- WORK TO BE COMPLETED
Only the lines from the one with "(163, 273) = (291, 282): yellow nut -> none" through the last line of the data below are to be duplicated, exactly and without pictures.

Scene images with change listings

================

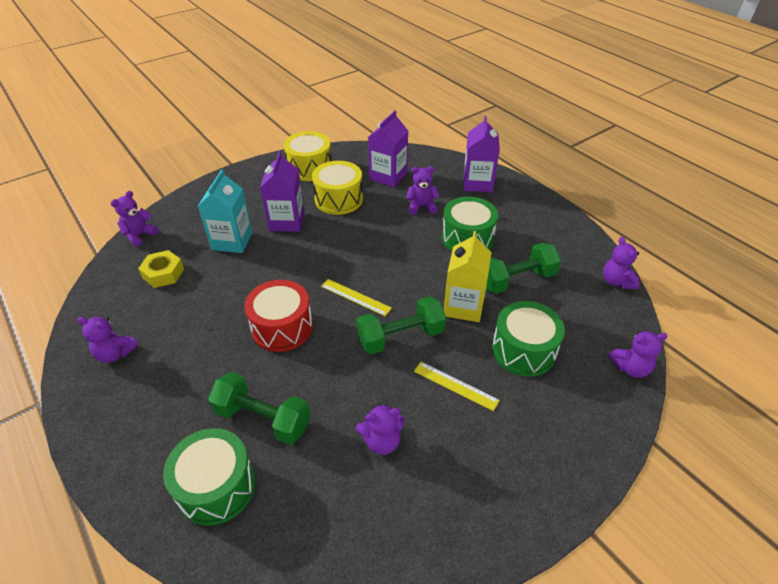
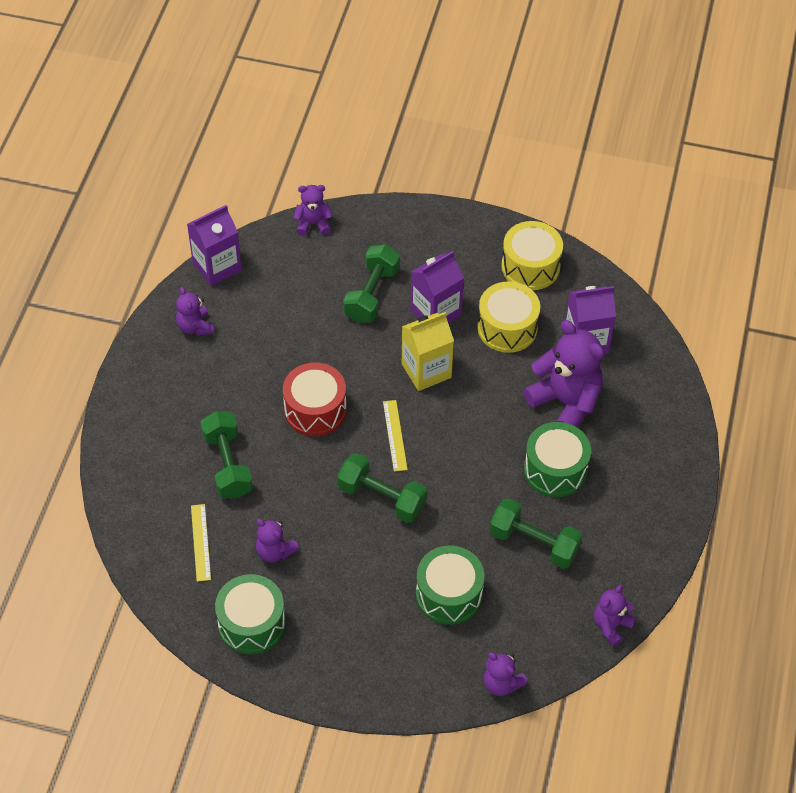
camera: 50 degrees right, 10 degrees up
(163, 273) = (291, 282): yellow nut -> none
(216, 486) = (159, 480): green drum -> green drum (252, 623)
(232, 241) = (371, 294): turquoise carton -> green dumbbell
(421, 206) = (565, 402): purple teddy bear -> purple teddy bear, size x1.90
(455, 385) = (367, 567): yellow ruler -> yellow ruler (201, 542)
(463, 306) = (460, 521): yellow carton -> yellow carton (426, 370)
(477, 183) = (656, 425): purple carton -> purple carton (217, 266)

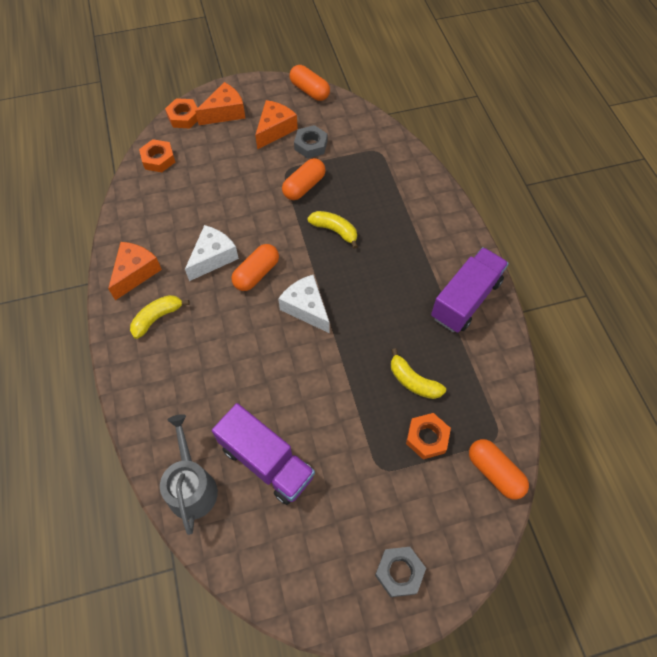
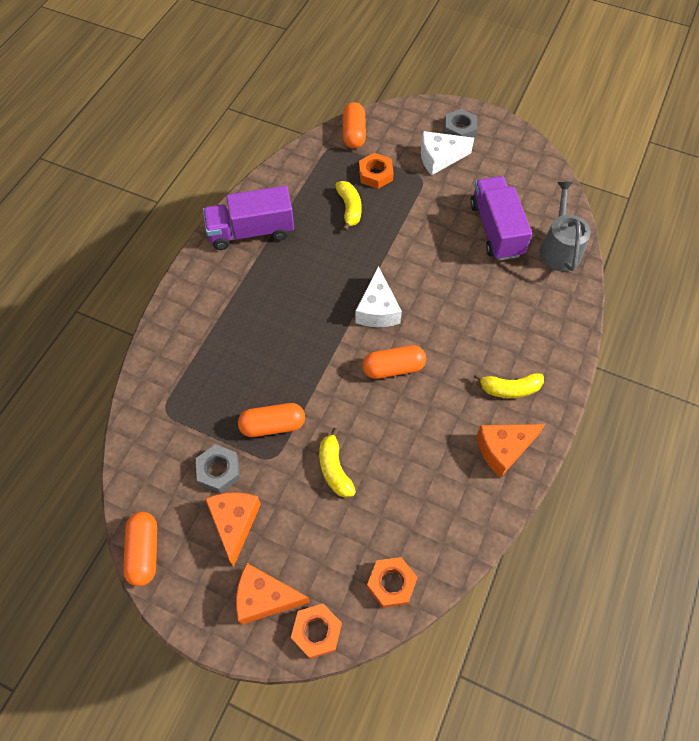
camera: 140 degrees left, 0 degrees up
(192, 486) = (559, 248): grey watering can -> grey watering can turned 150 degrees clockwise
(213, 257) = (420, 412): white cheese -> white cheese (439, 158)
(275, 130) = (234, 523): orange cheese -> orange cheese turned 105 degrees clockwise
(335, 231) = (290, 358): yellow banana -> yellow banana (334, 469)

================

- RESPONSE BOX
(163, 273) = (291, 282): yellow nut -> none
(216, 486) = (159, 480): green drum -> green drum (252, 623)
(232, 241) = (371, 294): turquoise carton -> green dumbbell
(421, 206) = (565, 402): purple teddy bear -> purple teddy bear, size x1.90
(455, 385) = (367, 567): yellow ruler -> yellow ruler (201, 542)
(463, 306) = (460, 521): yellow carton -> yellow carton (426, 370)
(477, 183) = (656, 425): purple carton -> purple carton (217, 266)

camera: 140 degrees left, 0 degrees up
(192, 486) = (559, 248): grey watering can -> grey watering can turned 150 degrees clockwise
(213, 257) = (420, 412): white cheese -> white cheese (439, 158)
(275, 130) = (234, 523): orange cheese -> orange cheese turned 105 degrees clockwise
(335, 231) = (290, 358): yellow banana -> yellow banana (334, 469)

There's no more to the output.